*TASK TO COMPLETE*.
For every line below that includes the word "VBUS", add one; report the final number and nothing else.

SUPPLIED MATERIAL Block Start

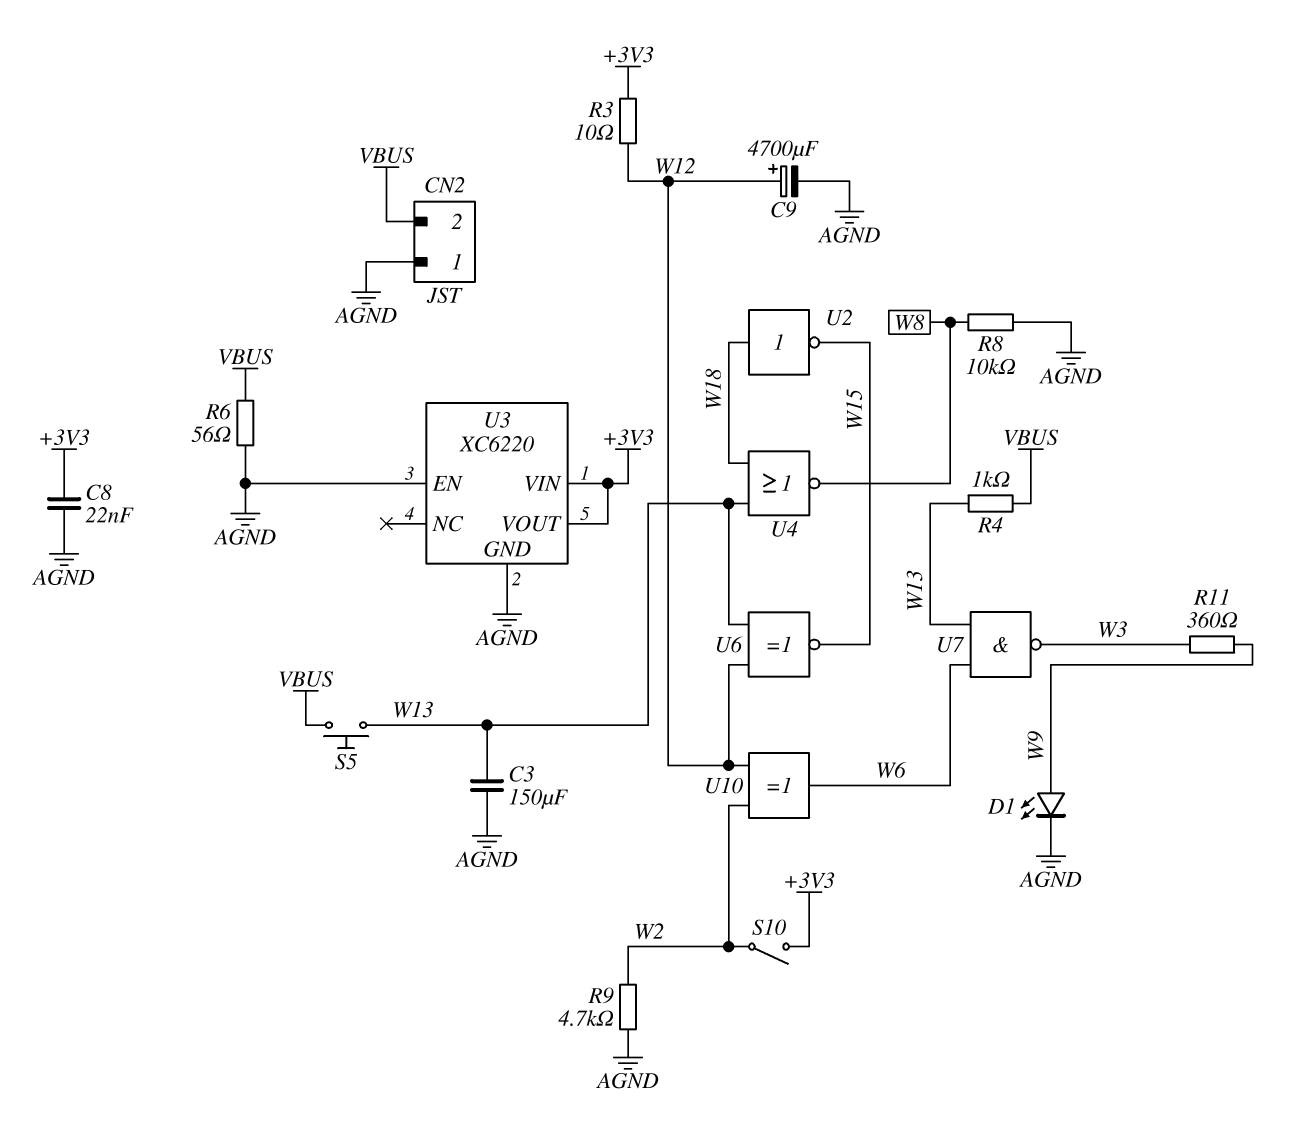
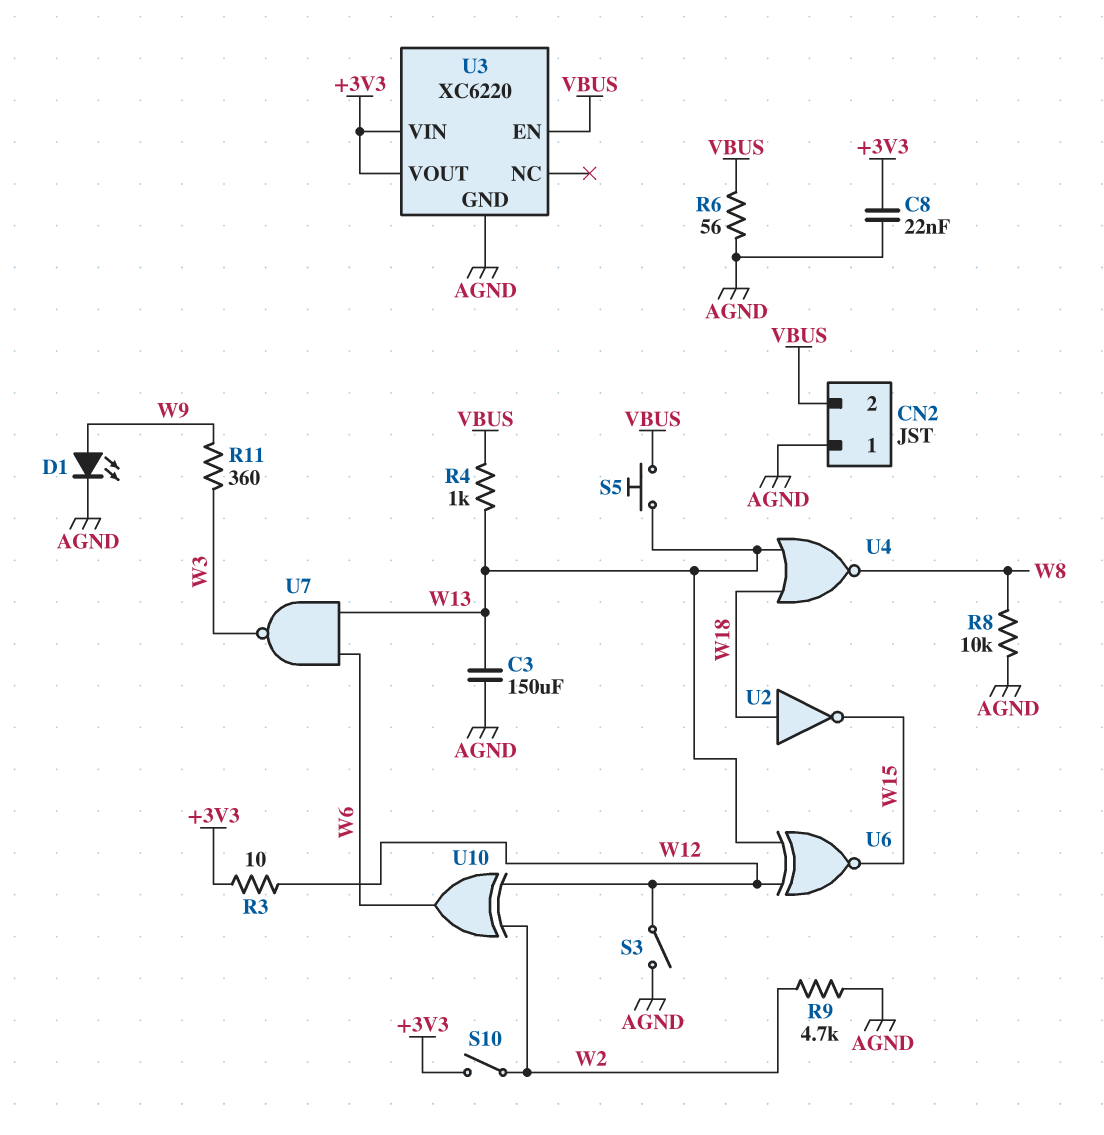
C9: 4700uF (plus W12, minus AGND) -> none
S3: none -> switch (AGND, W12)
U3 pin EN: AGND -> VBUS

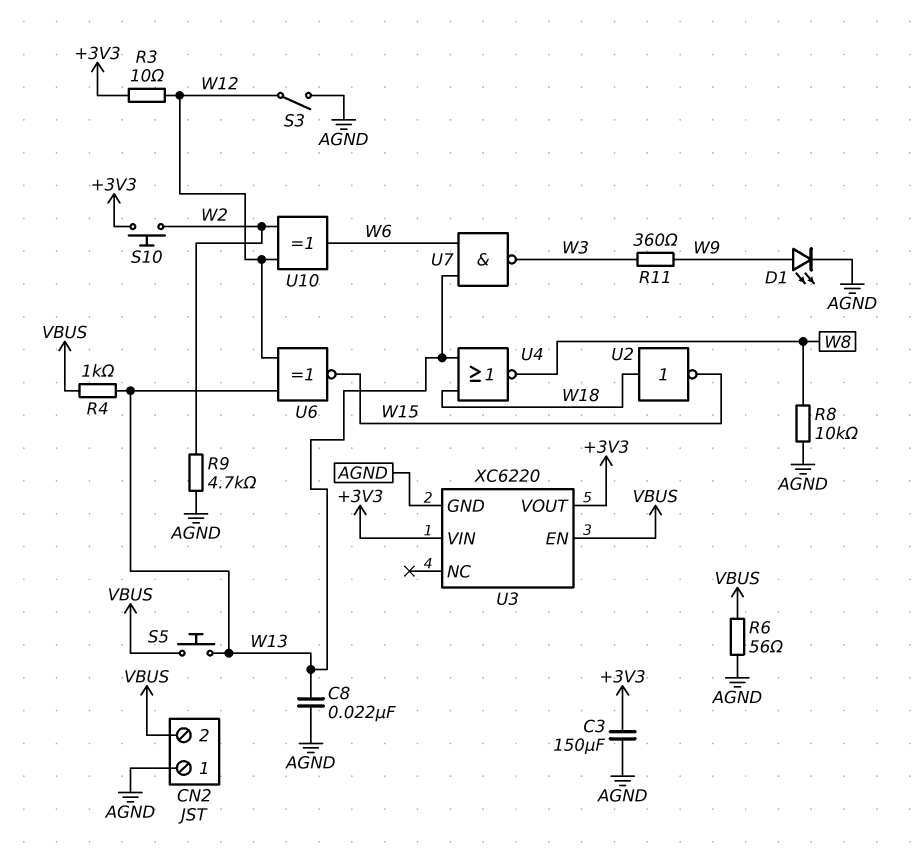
C3: 150uF (AGND, W13) -> 150uF (+3V3, AGND)
C8: 22nF (+3V3, AGND) -> 22nF (AGND, W13)
S10: switch (+3V3, W2) -> button (+3V3, W2)

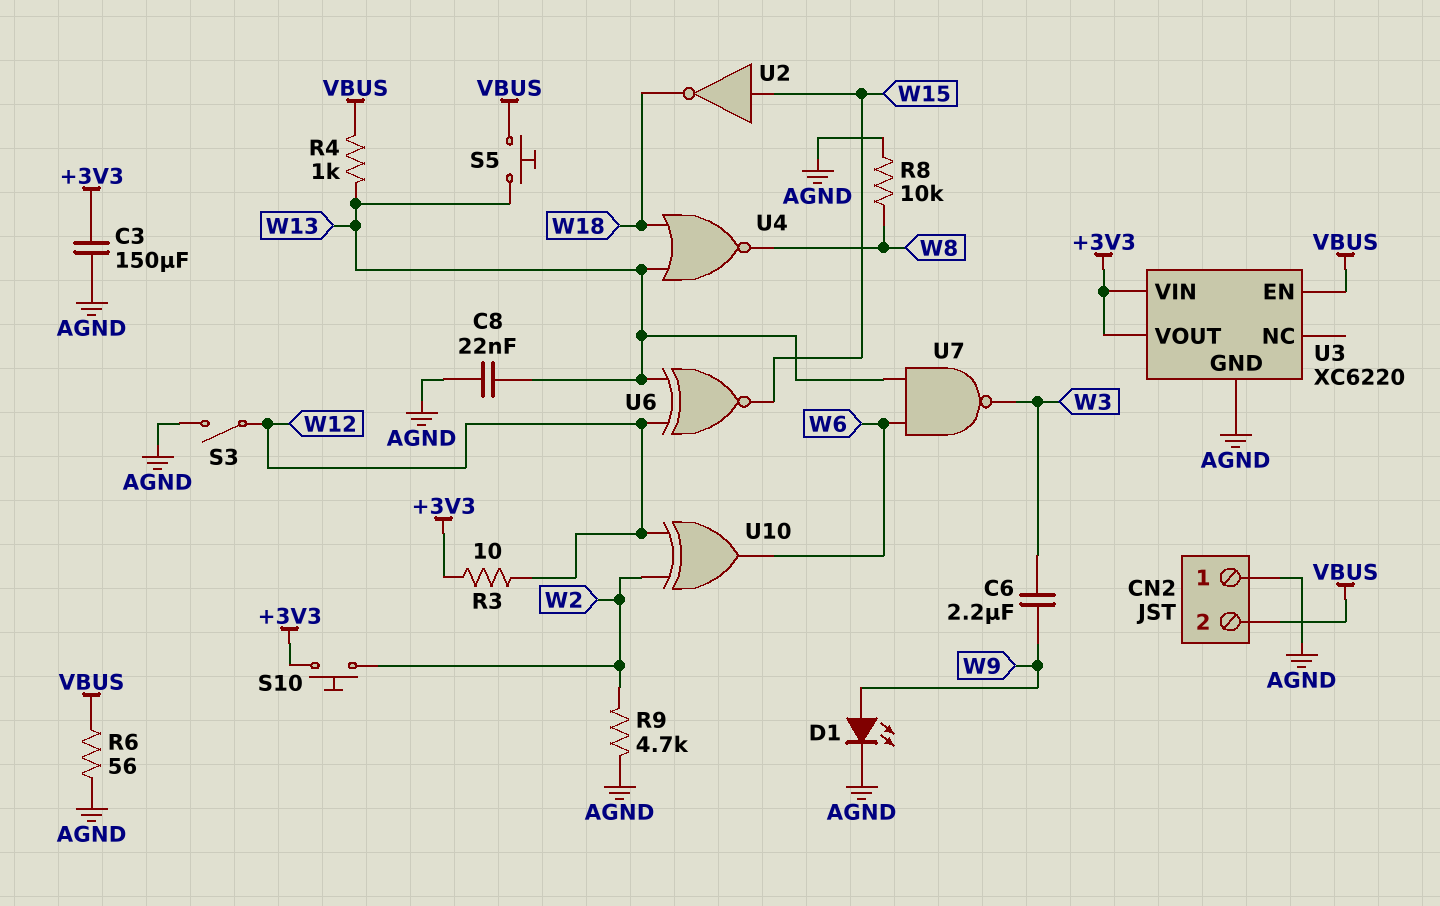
C6: none -> 2.2uF (W3, W9)
R11: 360 (W3, W9) -> none
U2: NOT (in W18, out W15) -> NOT (in W15, out W18)

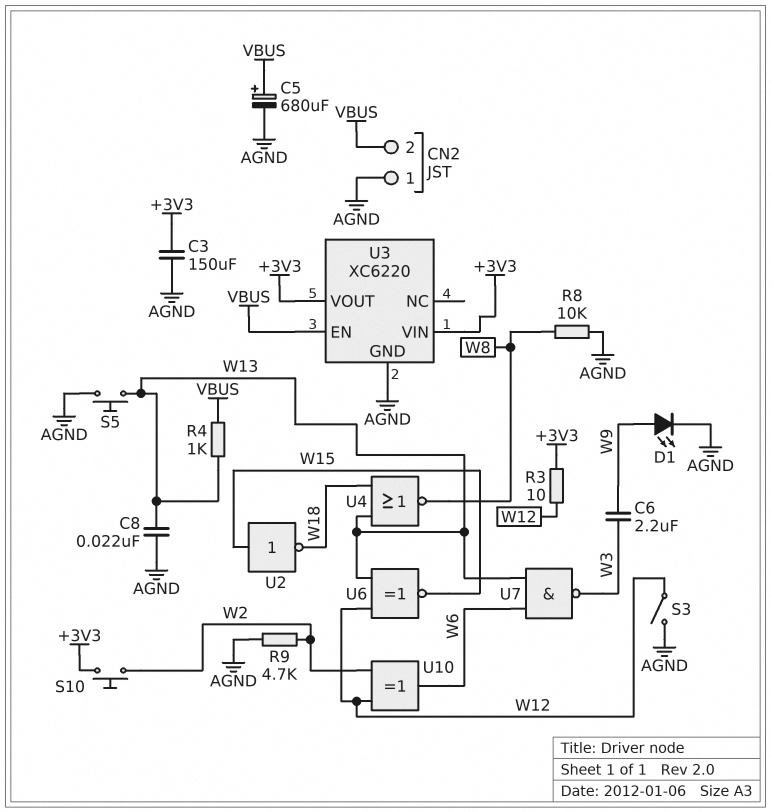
C5: none -> 680uF (plus VBUS, minus AGND)
R6: 56 (AGND, VBUS) -> none
S5: button (VBUS, W13) -> button (AGND, W13)

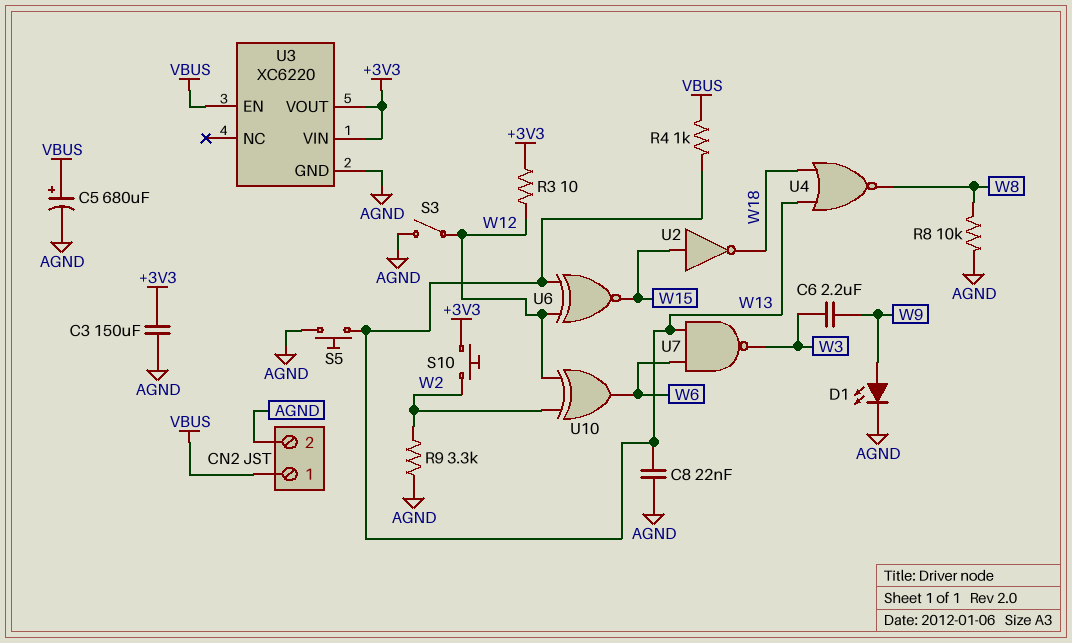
CN2 pin 1: AGND -> VBUS
CN2 pin 2: VBUS -> AGND
R9: 4.7k (AGND, W2) -> 3.3k (AGND, W2)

SUPPLIED MATERIAL Block End

*RESPONSE TO THE EXERCISE*.
6